======== Given records
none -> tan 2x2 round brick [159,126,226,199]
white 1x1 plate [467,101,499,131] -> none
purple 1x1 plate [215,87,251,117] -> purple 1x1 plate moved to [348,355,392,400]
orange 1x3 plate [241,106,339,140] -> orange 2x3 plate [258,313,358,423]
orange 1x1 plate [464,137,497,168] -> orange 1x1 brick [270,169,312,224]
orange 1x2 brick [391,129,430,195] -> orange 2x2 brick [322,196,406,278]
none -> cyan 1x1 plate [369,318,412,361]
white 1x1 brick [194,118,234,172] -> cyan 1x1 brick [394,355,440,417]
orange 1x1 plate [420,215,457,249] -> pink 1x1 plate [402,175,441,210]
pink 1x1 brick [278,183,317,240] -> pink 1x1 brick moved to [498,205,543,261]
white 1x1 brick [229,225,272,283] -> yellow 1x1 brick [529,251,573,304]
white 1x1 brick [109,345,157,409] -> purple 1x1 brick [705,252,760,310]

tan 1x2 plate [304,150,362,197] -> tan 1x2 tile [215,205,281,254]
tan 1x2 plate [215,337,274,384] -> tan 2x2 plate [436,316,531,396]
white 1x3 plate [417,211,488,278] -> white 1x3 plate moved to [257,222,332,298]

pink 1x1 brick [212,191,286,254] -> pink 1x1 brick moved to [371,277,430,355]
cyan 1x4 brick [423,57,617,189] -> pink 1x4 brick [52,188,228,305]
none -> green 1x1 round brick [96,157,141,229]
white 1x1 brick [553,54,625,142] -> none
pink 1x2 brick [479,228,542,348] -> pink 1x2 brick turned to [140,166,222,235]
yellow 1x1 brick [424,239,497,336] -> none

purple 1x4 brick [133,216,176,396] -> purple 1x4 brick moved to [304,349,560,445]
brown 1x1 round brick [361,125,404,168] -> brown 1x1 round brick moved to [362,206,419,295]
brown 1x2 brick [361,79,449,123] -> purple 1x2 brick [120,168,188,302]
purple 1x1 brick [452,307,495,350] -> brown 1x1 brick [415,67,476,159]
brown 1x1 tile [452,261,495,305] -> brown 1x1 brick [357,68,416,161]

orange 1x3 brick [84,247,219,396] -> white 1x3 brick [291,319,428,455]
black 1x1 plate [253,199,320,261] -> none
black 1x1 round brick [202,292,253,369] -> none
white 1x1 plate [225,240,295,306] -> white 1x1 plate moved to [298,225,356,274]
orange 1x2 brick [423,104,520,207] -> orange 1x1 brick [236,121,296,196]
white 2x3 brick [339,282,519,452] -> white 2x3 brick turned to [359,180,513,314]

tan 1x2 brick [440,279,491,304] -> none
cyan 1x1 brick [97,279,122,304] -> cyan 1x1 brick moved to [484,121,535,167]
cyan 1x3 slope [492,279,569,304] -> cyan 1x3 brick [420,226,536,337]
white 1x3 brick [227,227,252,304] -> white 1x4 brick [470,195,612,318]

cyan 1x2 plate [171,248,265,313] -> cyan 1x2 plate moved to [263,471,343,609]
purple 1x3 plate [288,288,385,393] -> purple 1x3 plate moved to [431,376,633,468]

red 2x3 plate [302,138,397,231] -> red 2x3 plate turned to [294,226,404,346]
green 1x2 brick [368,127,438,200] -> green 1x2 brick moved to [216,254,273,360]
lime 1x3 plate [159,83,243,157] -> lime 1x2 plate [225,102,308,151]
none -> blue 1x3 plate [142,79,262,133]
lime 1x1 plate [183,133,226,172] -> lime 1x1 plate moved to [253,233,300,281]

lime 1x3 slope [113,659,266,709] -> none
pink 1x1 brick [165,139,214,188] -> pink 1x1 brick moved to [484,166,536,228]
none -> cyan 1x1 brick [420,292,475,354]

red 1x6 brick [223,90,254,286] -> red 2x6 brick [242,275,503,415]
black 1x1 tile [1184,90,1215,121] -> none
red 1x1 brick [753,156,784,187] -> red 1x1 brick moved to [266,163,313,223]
================
# [What this task involves]
The whole listing is to be transcribed exactly.

# [Answer to the exercise]
none -> tan 2x2 round brick [159,126,226,199]
white 1x1 plate [467,101,499,131] -> none
purple 1x1 plate [215,87,251,117] -> purple 1x1 plate moved to [348,355,392,400]
orange 1x3 plate [241,106,339,140] -> orange 2x3 plate [258,313,358,423]
orange 1x1 plate [464,137,497,168] -> orange 1x1 brick [270,169,312,224]
orange 1x2 brick [391,129,430,195] -> orange 2x2 brick [322,196,406,278]
none -> cyan 1x1 plate [369,318,412,361]
white 1x1 brick [194,118,234,172] -> cyan 1x1 brick [394,355,440,417]
orange 1x1 plate [420,215,457,249] -> pink 1x1 plate [402,175,441,210]
pink 1x1 brick [278,183,317,240] -> pink 1x1 brick moved to [498,205,543,261]
white 1x1 brick [229,225,272,283] -> yellow 1x1 brick [529,251,573,304]
white 1x1 brick [109,345,157,409] -> purple 1x1 brick [705,252,760,310]

tan 1x2 plate [304,150,362,197] -> tan 1x2 tile [215,205,281,254]
tan 1x2 plate [215,337,274,384] -> tan 2x2 plate [436,316,531,396]
white 1x3 plate [417,211,488,278] -> white 1x3 plate moved to [257,222,332,298]

pink 1x1 brick [212,191,286,254] -> pink 1x1 brick moved to [371,277,430,355]
cyan 1x4 brick [423,57,617,189] -> pink 1x4 brick [52,188,228,305]
none -> green 1x1 round brick [96,157,141,229]
white 1x1 brick [553,54,625,142] -> none
pink 1x2 brick [479,228,542,348] -> pink 1x2 brick turned to [140,166,222,235]
yellow 1x1 brick [424,239,497,336] -> none

purple 1x4 brick [133,216,176,396] -> purple 1x4 brick moved to [304,349,560,445]
brown 1x1 round brick [361,125,404,168] -> brown 1x1 round brick moved to [362,206,419,295]
brown 1x2 brick [361,79,449,123] -> purple 1x2 brick [120,168,188,302]
purple 1x1 brick [452,307,495,350] -> brown 1x1 brick [415,67,476,159]
brown 1x1 tile [452,261,495,305] -> brown 1x1 brick [357,68,416,161]

orange 1x3 brick [84,247,219,396] -> white 1x3 brick [291,319,428,455]
black 1x1 plate [253,199,320,261] -> none
black 1x1 round brick [202,292,253,369] -> none
white 1x1 plate [225,240,295,306] -> white 1x1 plate moved to [298,225,356,274]
orange 1x2 brick [423,104,520,207] -> orange 1x1 brick [236,121,296,196]
white 2x3 brick [339,282,519,452] -> white 2x3 brick turned to [359,180,513,314]

tan 1x2 brick [440,279,491,304] -> none
cyan 1x1 brick [97,279,122,304] -> cyan 1x1 brick moved to [484,121,535,167]
cyan 1x3 slope [492,279,569,304] -> cyan 1x3 brick [420,226,536,337]
white 1x3 brick [227,227,252,304] -> white 1x4 brick [470,195,612,318]

cyan 1x2 plate [171,248,265,313] -> cyan 1x2 plate moved to [263,471,343,609]
purple 1x3 plate [288,288,385,393] -> purple 1x3 plate moved to [431,376,633,468]

red 2x3 plate [302,138,397,231] -> red 2x3 plate turned to [294,226,404,346]
green 1x2 brick [368,127,438,200] -> green 1x2 brick moved to [216,254,273,360]
lime 1x3 plate [159,83,243,157] -> lime 1x2 plate [225,102,308,151]
none -> blue 1x3 plate [142,79,262,133]
lime 1x1 plate [183,133,226,172] -> lime 1x1 plate moved to [253,233,300,281]

lime 1x3 slope [113,659,266,709] -> none
pink 1x1 brick [165,139,214,188] -> pink 1x1 brick moved to [484,166,536,228]
none -> cyan 1x1 brick [420,292,475,354]

red 1x6 brick [223,90,254,286] -> red 2x6 brick [242,275,503,415]
black 1x1 tile [1184,90,1215,121] -> none
red 1x1 brick [753,156,784,187] -> red 1x1 brick moved to [266,163,313,223]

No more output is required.